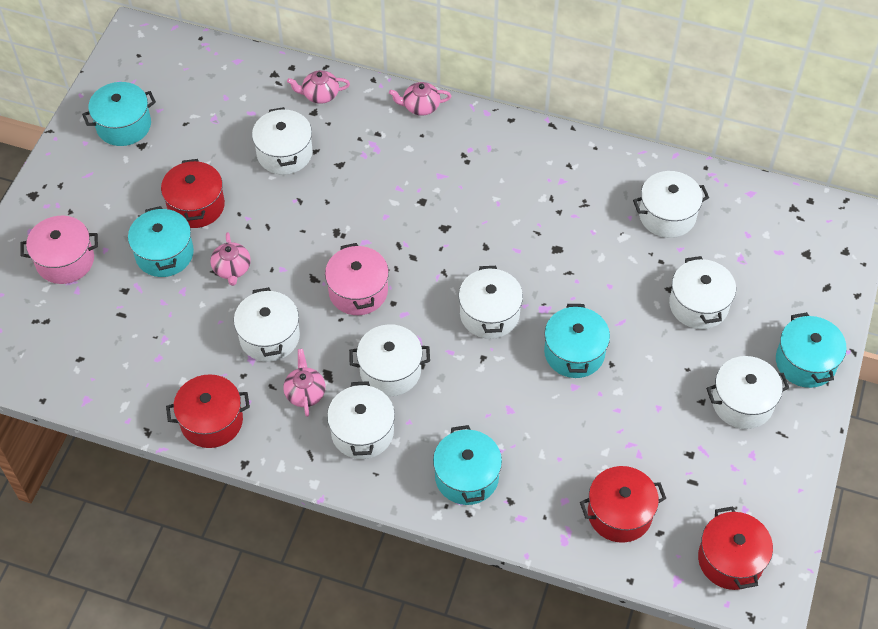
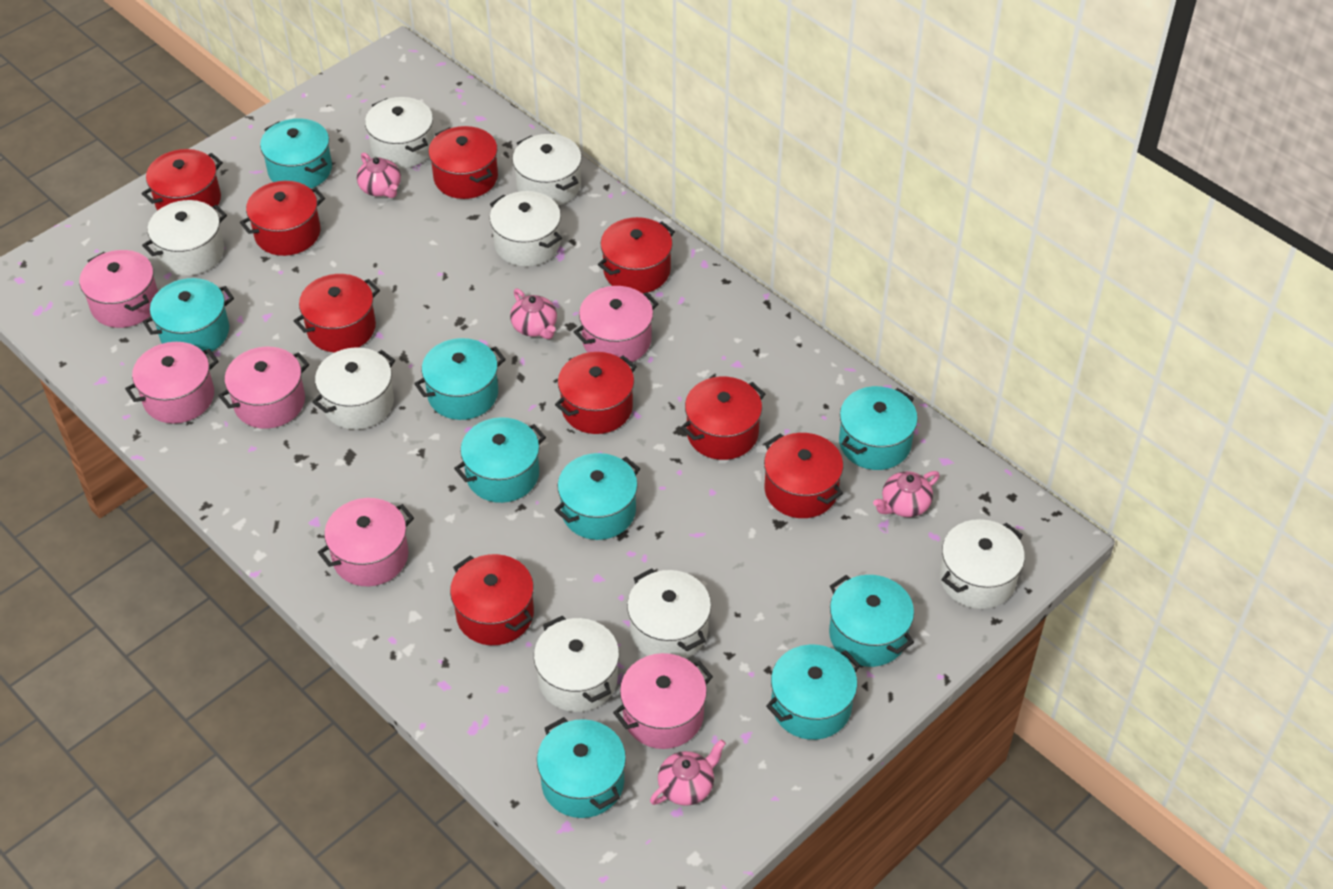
pink pot: 2 -> 6
red pot: 4 -> 9
turquoise pot: 5 -> 9

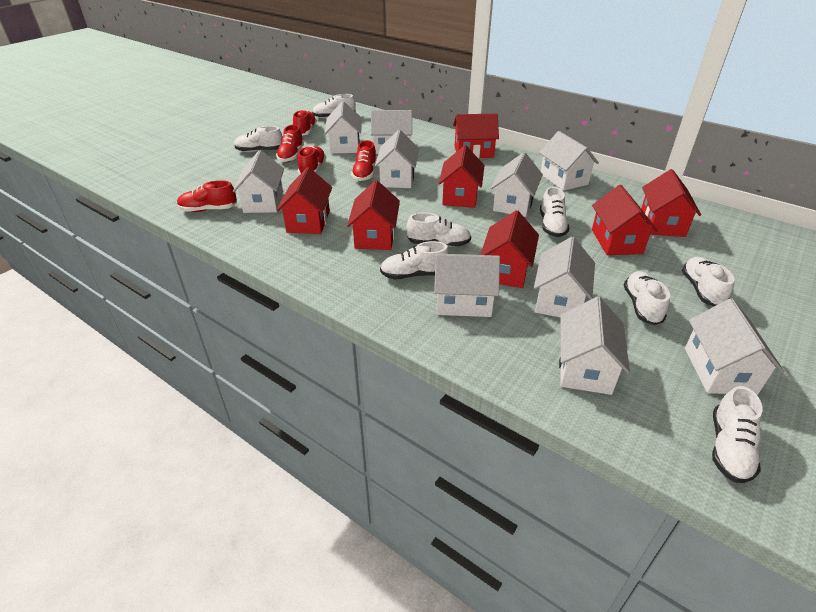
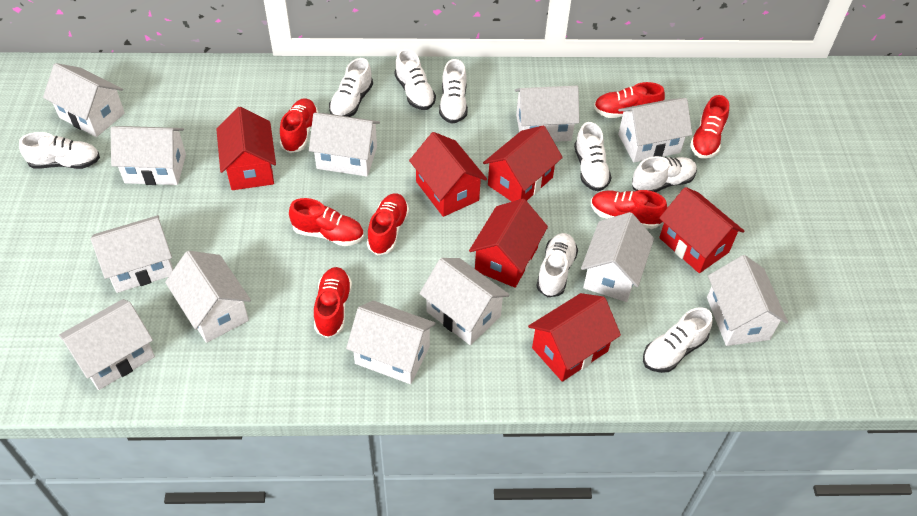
red house: 7 -> 6
red shoe: 5 -> 7
white house: 10 -> 12

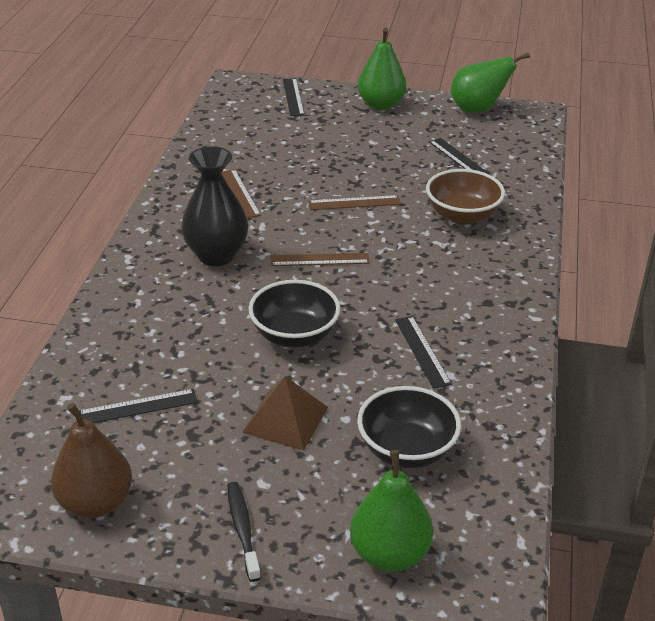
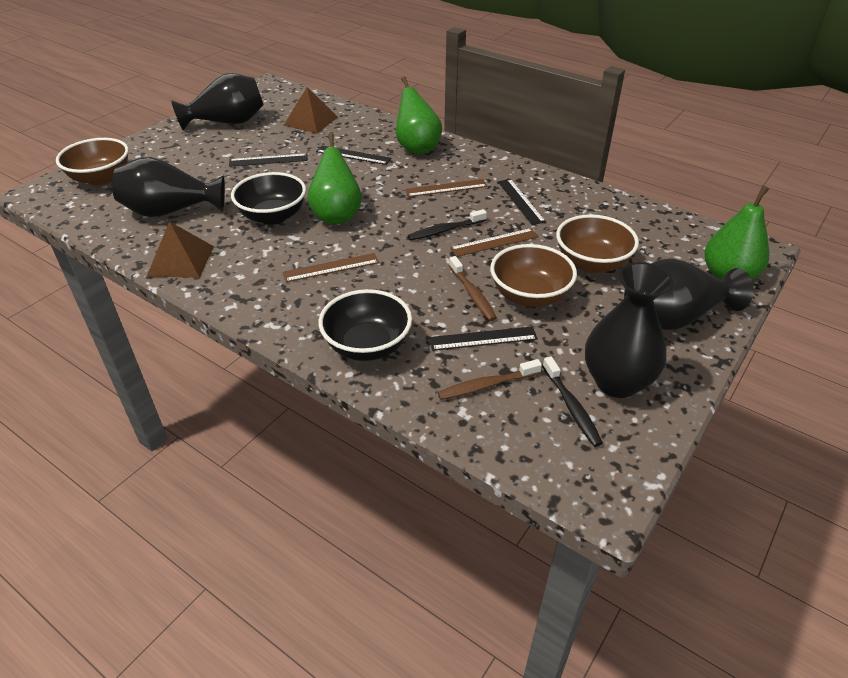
black toothbrush: 1 -> 2
black vase: 1 -> 4
brown bowl: 1 -> 3
brown pear: 1 -> 0
brown pyramid: 1 -> 2
brown toothbrush: 0 -> 2

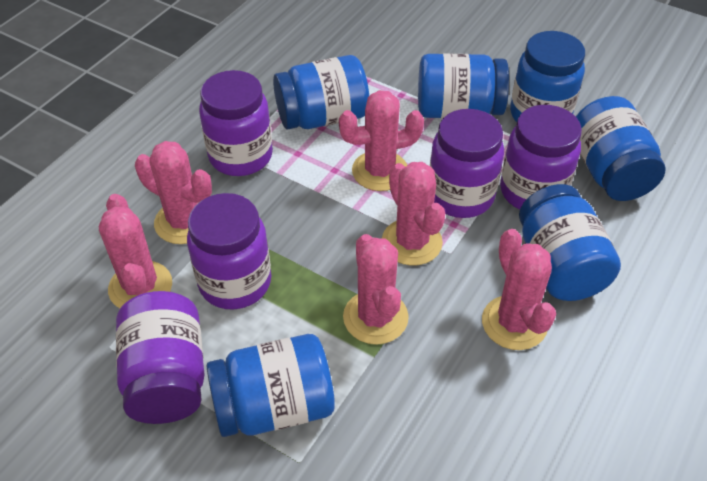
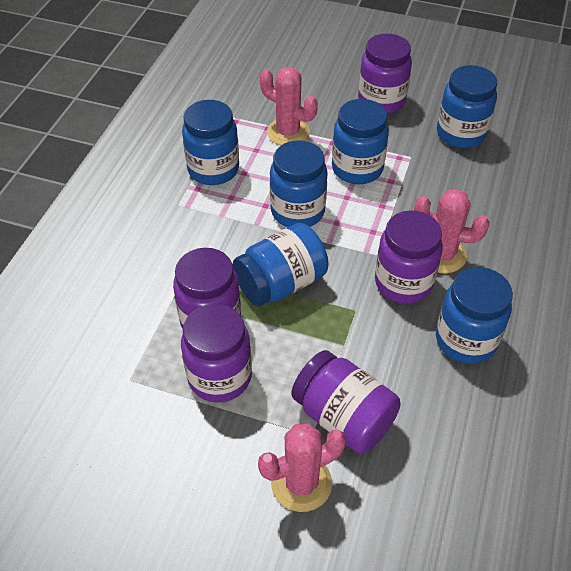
pink cactus: 6 -> 3

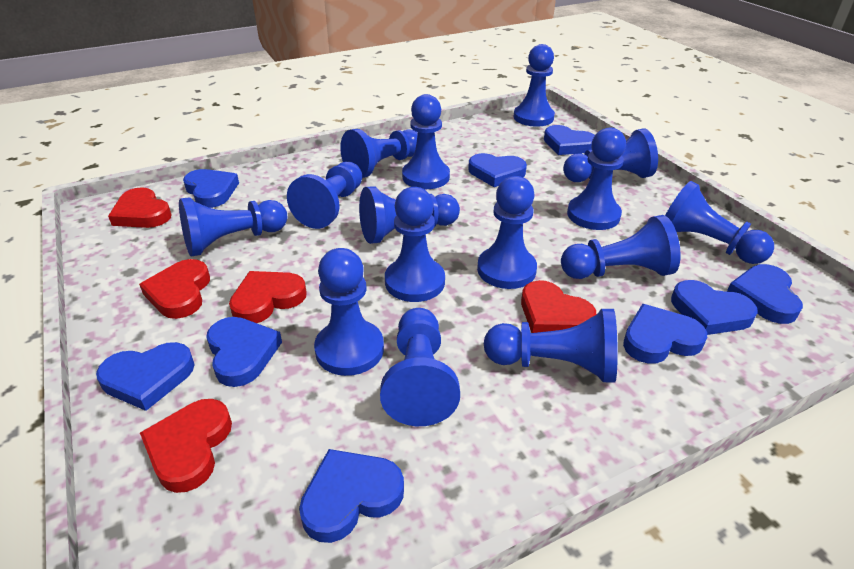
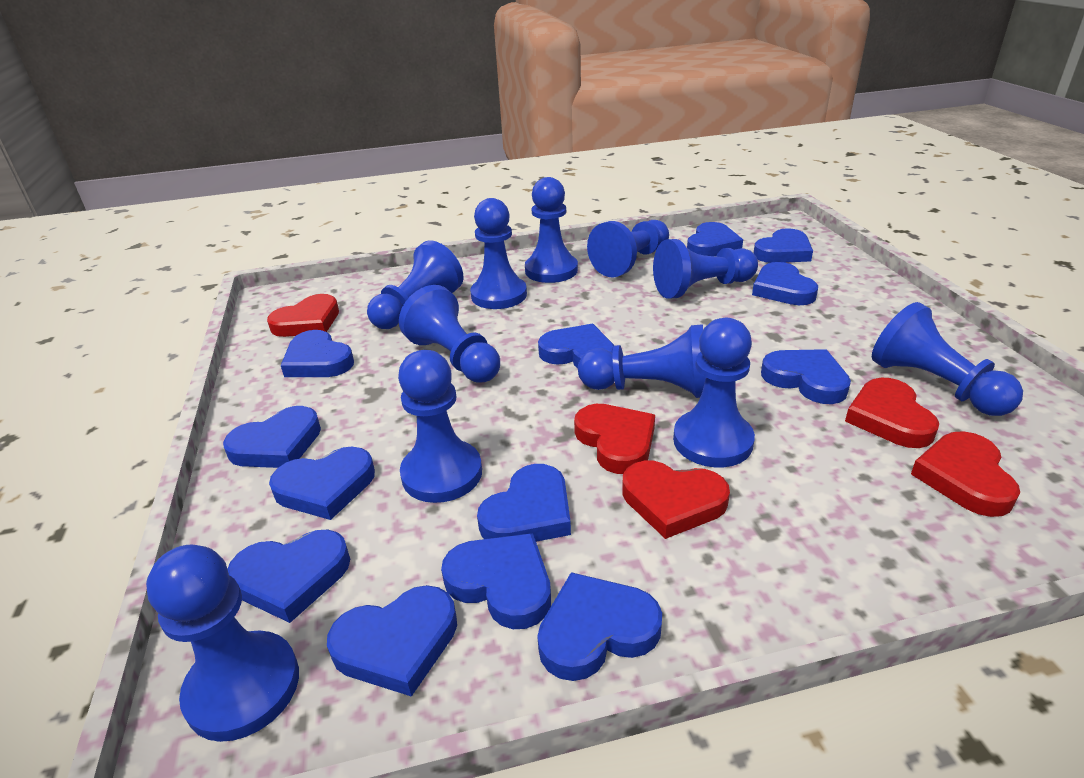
blue heart: 9 -> 13
blue pawn: 15 -> 11

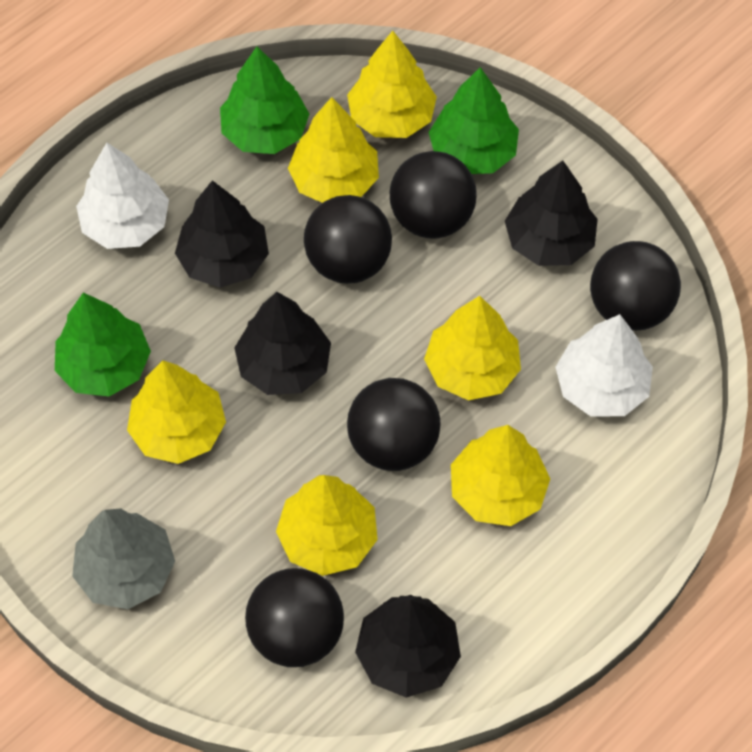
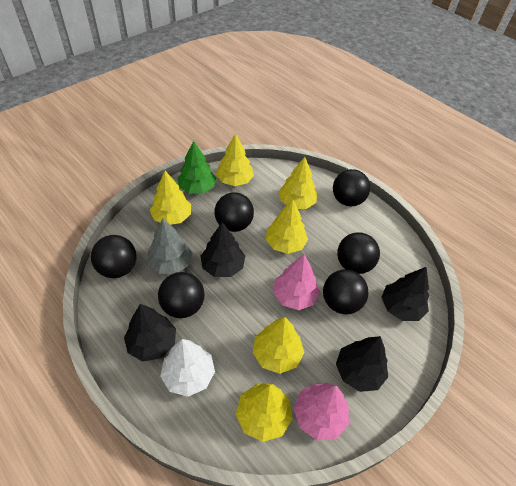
black ball: 5 -> 6
green tree: 3 -> 1
pink tree: 0 -> 2
white tree: 2 -> 1

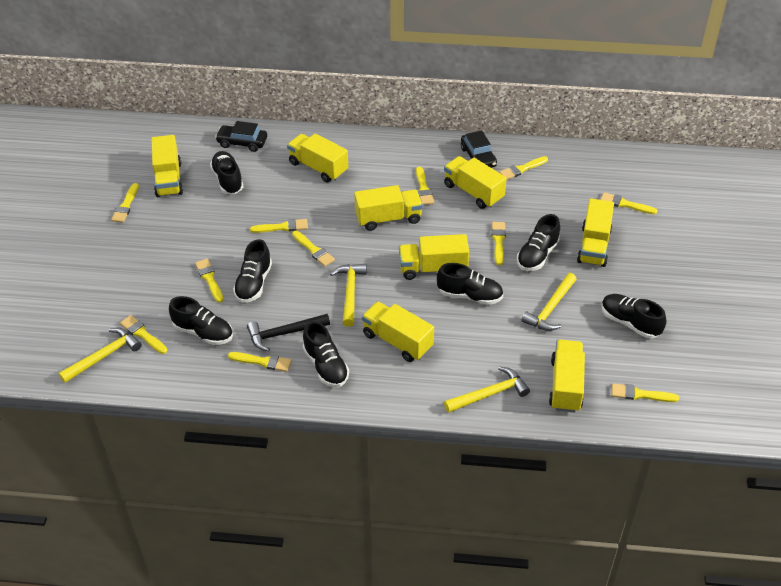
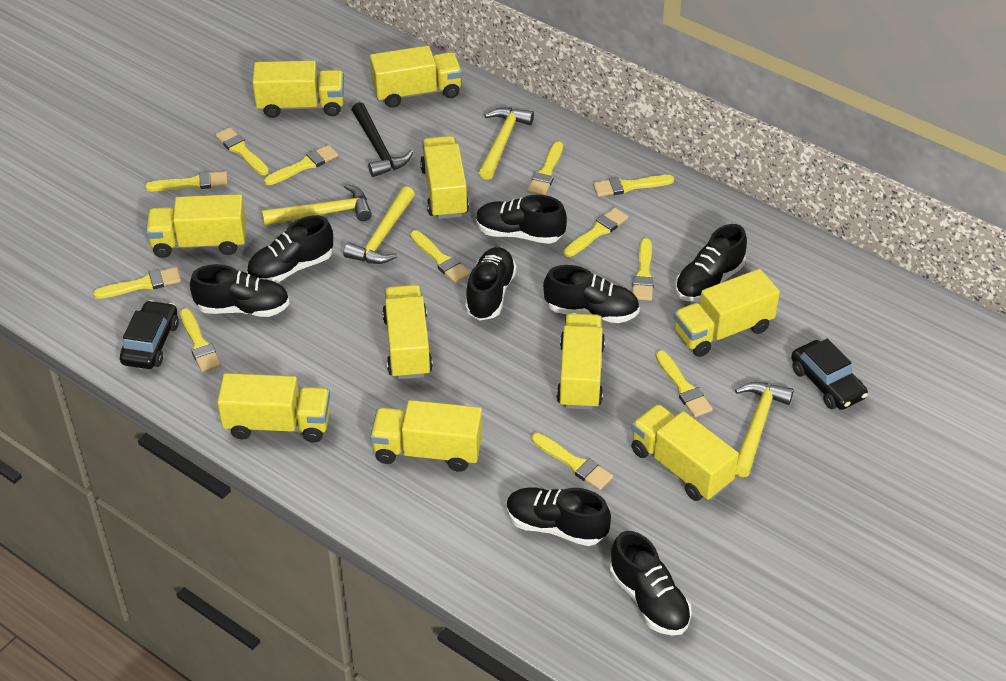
black shoe: 7 -> 8
yellow brush: 11 -> 12
yellow truck: 8 -> 10

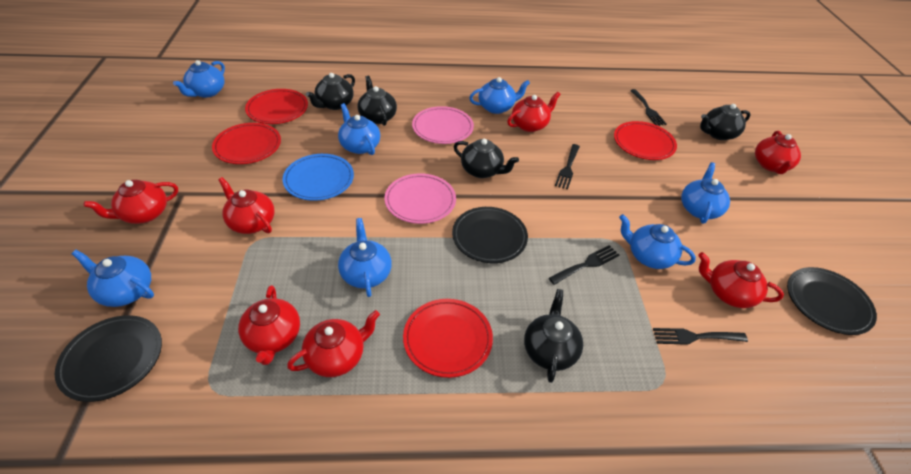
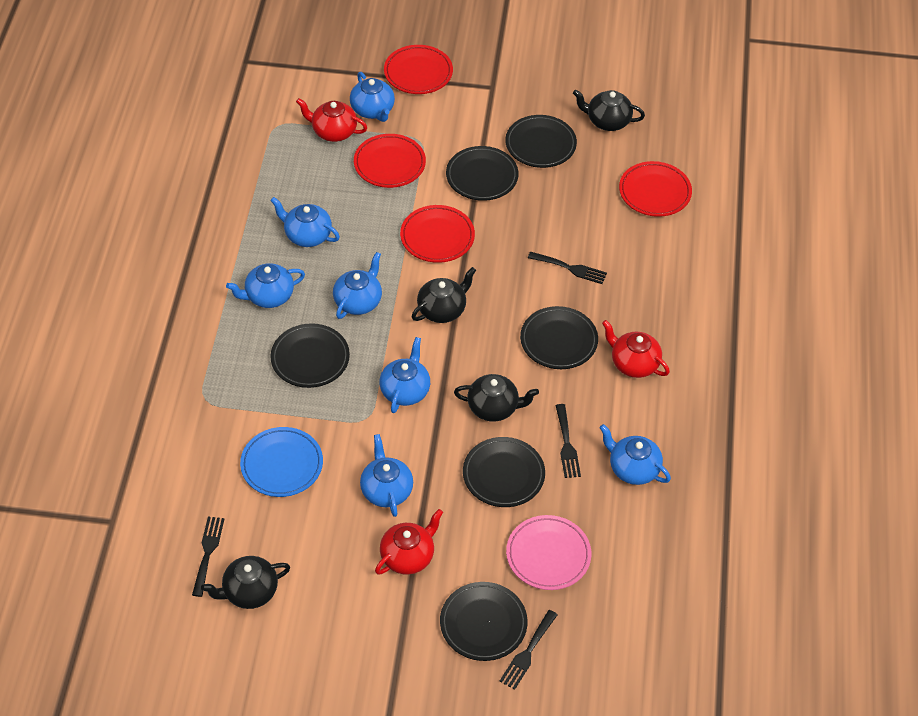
black plate: 3 -> 6
black teapot: 5 -> 4
pink plate: 2 -> 1
red teapot: 7 -> 3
━━━
**Problem to work on:** Quote verbatim the final run of lines in the material above, from the line that contains "black shoe: 7 -> 8" through the very last line, excluding any pictures.

**Answer to the exercise:**
black shoe: 7 -> 8
yellow brush: 11 -> 12
yellow truck: 8 -> 10

black plate: 3 -> 6
black teapot: 5 -> 4
pink plate: 2 -> 1
red teapot: 7 -> 3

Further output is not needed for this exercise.